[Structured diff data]
"""

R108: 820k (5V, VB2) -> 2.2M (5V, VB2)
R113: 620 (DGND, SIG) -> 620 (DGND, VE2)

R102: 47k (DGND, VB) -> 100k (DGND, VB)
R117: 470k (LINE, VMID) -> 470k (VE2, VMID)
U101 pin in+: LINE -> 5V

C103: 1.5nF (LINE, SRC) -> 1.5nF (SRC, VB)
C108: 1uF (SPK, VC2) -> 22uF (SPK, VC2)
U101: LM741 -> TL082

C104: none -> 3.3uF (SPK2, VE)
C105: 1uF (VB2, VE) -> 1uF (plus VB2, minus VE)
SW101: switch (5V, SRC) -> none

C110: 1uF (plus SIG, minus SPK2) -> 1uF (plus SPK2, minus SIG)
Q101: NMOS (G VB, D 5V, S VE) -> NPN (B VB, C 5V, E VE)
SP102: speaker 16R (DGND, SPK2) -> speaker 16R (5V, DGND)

"""

__Prompt__. Search the records for the word "none" and return every line that holds it.

__Answer space__.
C104: none -> 3.3uF (SPK2, VE)
SW101: switch (5V, SRC) -> none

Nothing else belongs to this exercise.